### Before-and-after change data
=-=-=-=-=

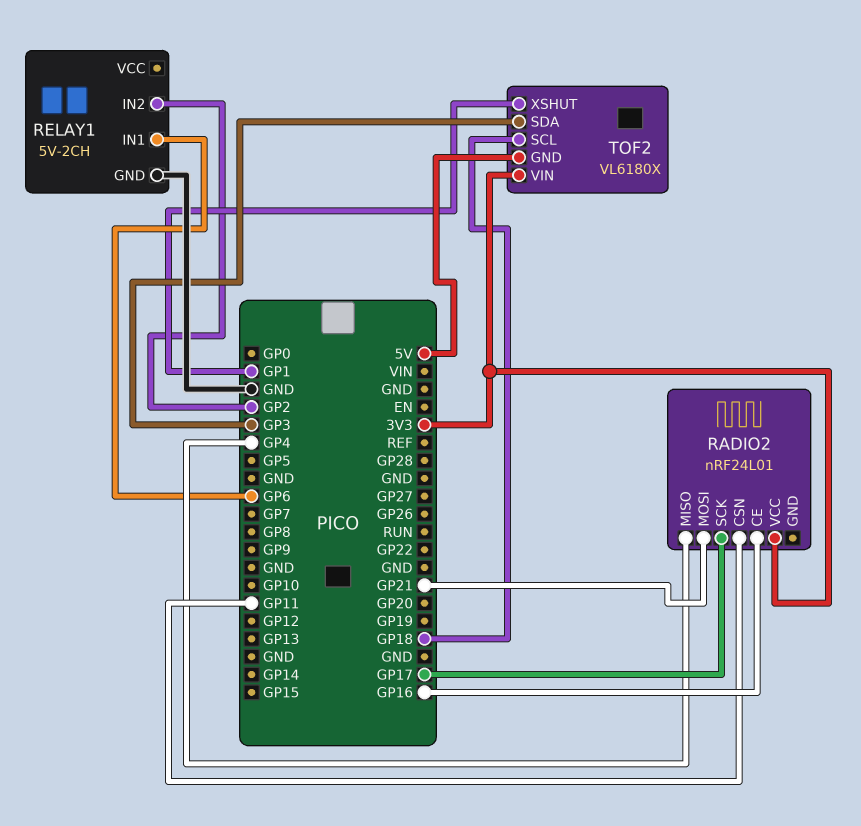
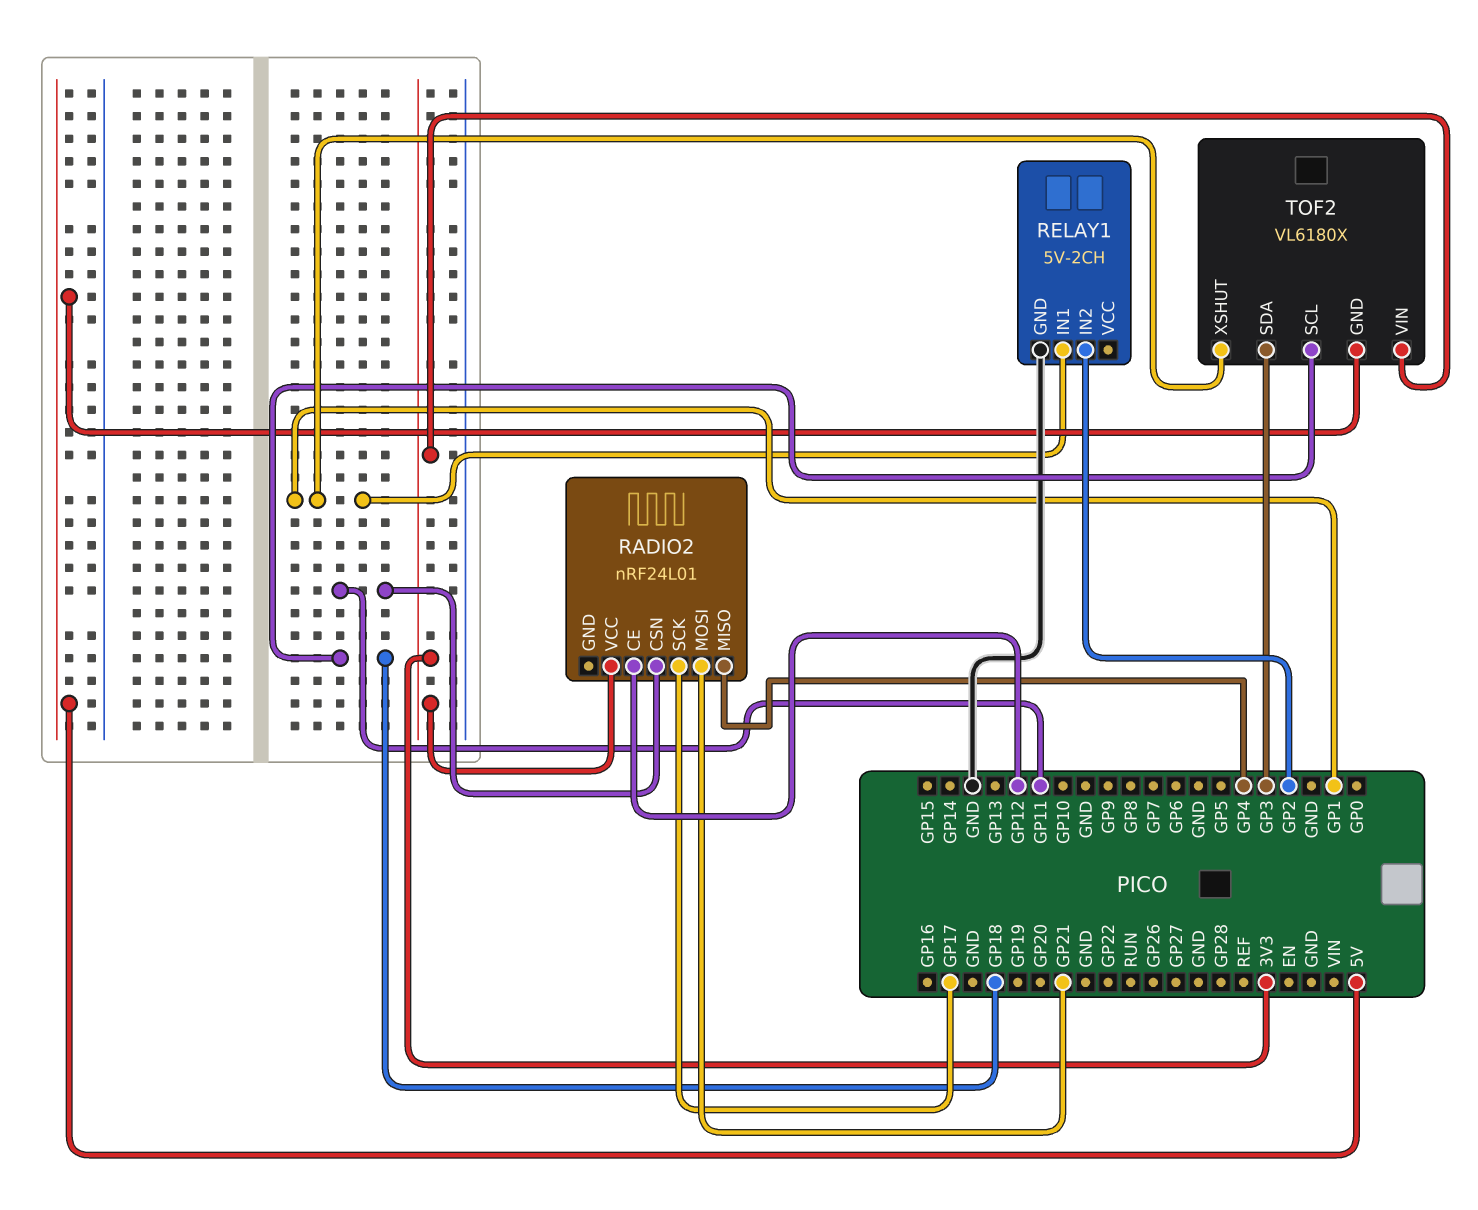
RADIO2 pin CE: GP16 -> GP12
RELAY1 pin IN1: GP6 -> GP1

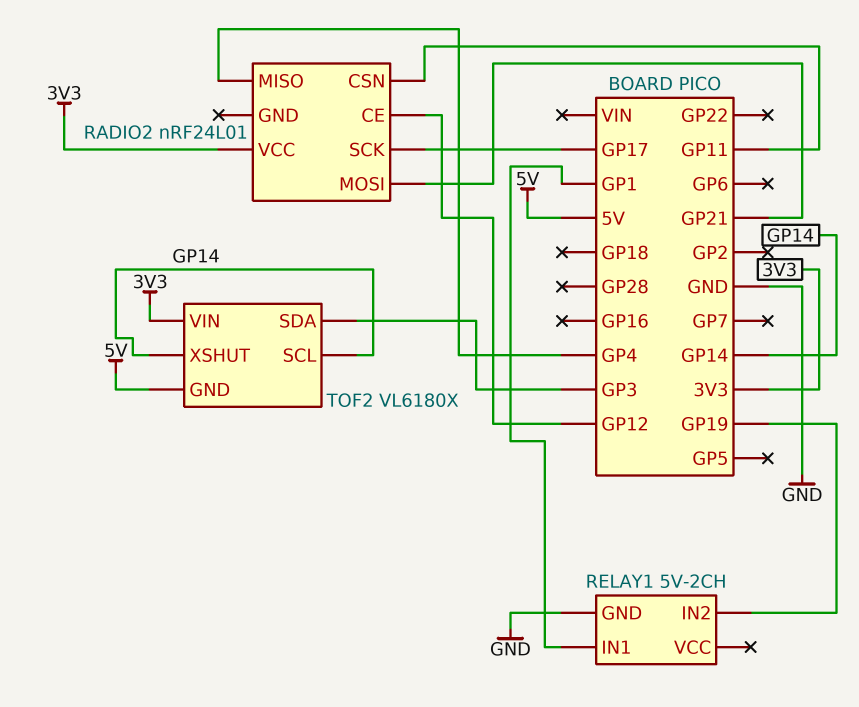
RELAY1 pin IN2: GP2 -> GP19
TOF2 pin SCL: GP18 -> GP14
TOF2 pin XSHUT: GP1 -> GP14

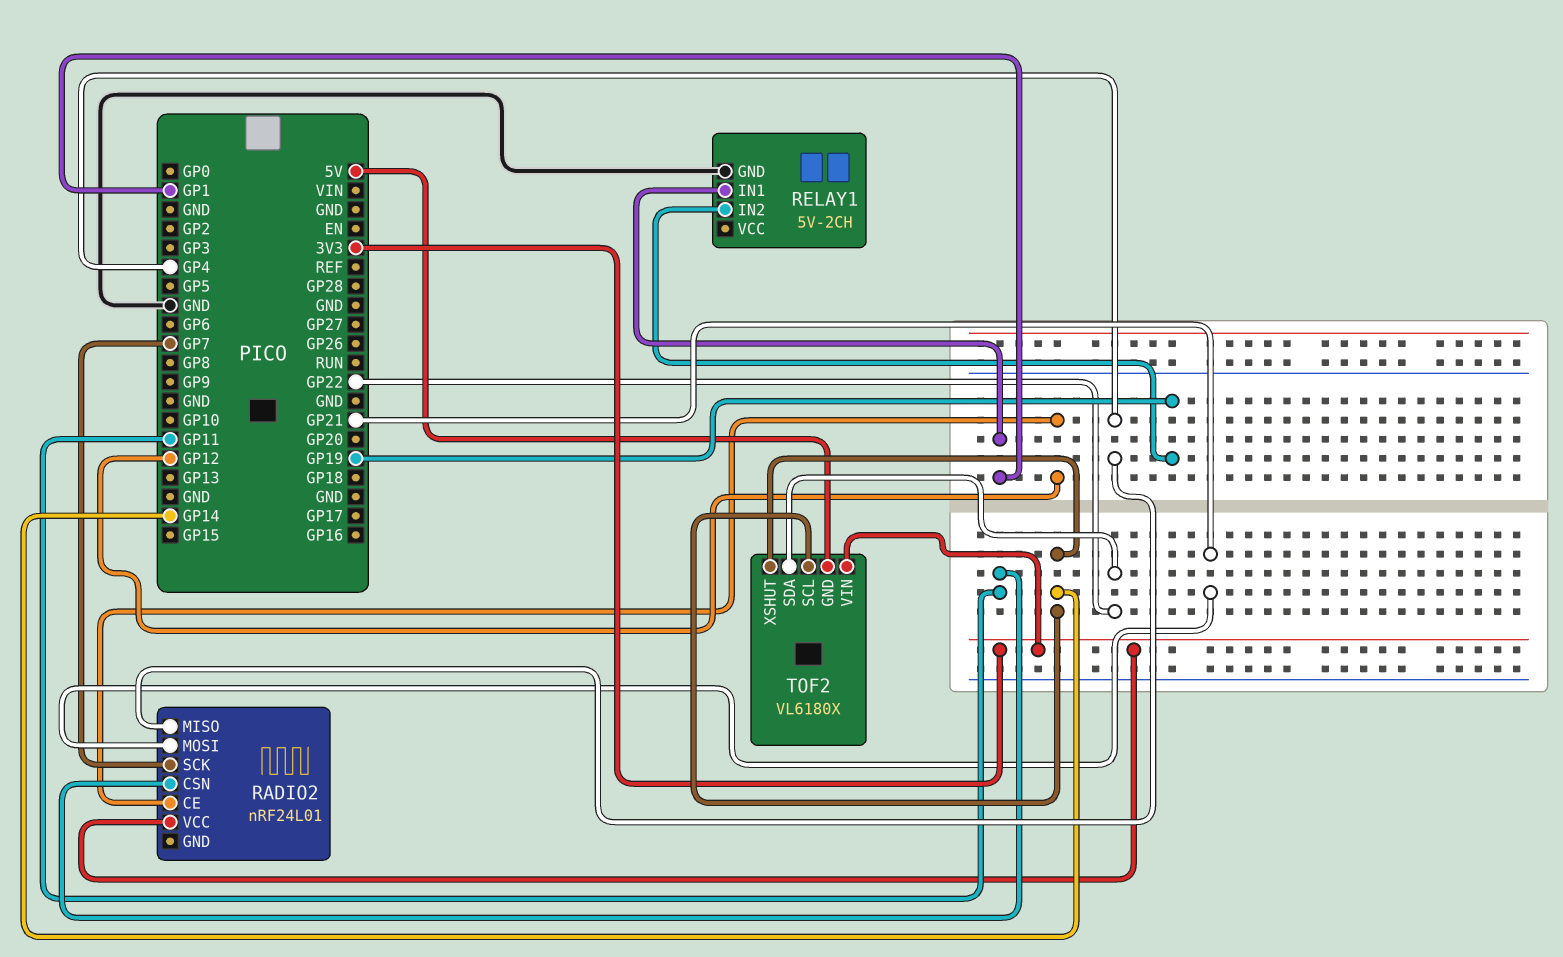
RADIO2 pin SCK: GP17 -> GP7
TOF2 pin SDA: GP3 -> GP22

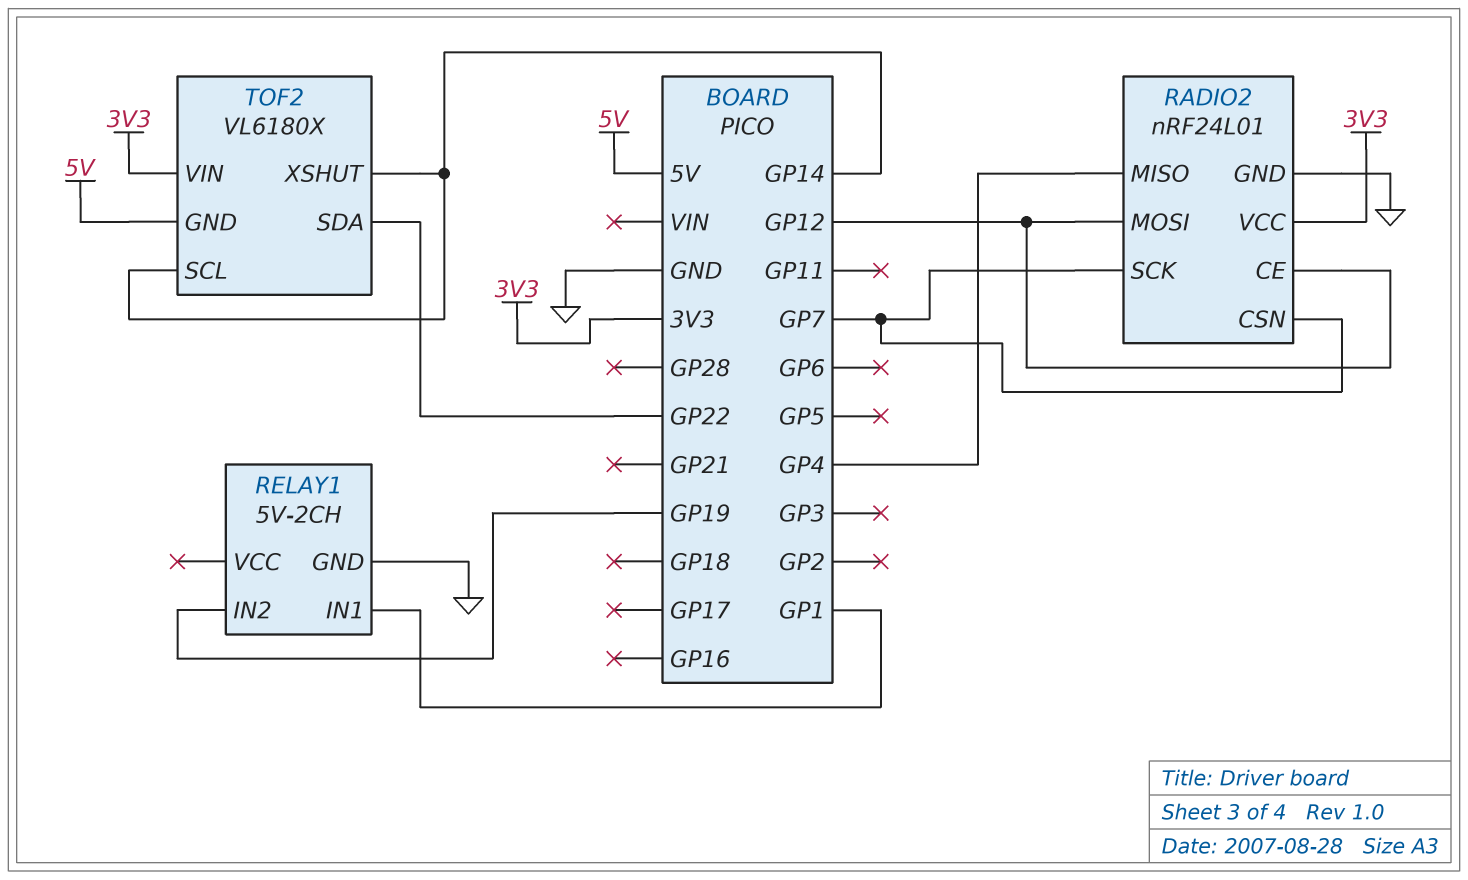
RADIO2 pin CSN: GP11 -> GP7
RADIO2 pin GND: none -> GND
RADIO2 pin MOSI: GP21 -> GP12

=-=-=-=-=

### PROBLEM STATEMENT
Return the lines from the one containing "RADIO2 pin CSN: GP11 -> GP7" through the last line of the records. Include both ends and nothing else.

### TASK RESPONSE
RADIO2 pin CSN: GP11 -> GP7
RADIO2 pin GND: none -> GND
RADIO2 pin MOSI: GP21 -> GP12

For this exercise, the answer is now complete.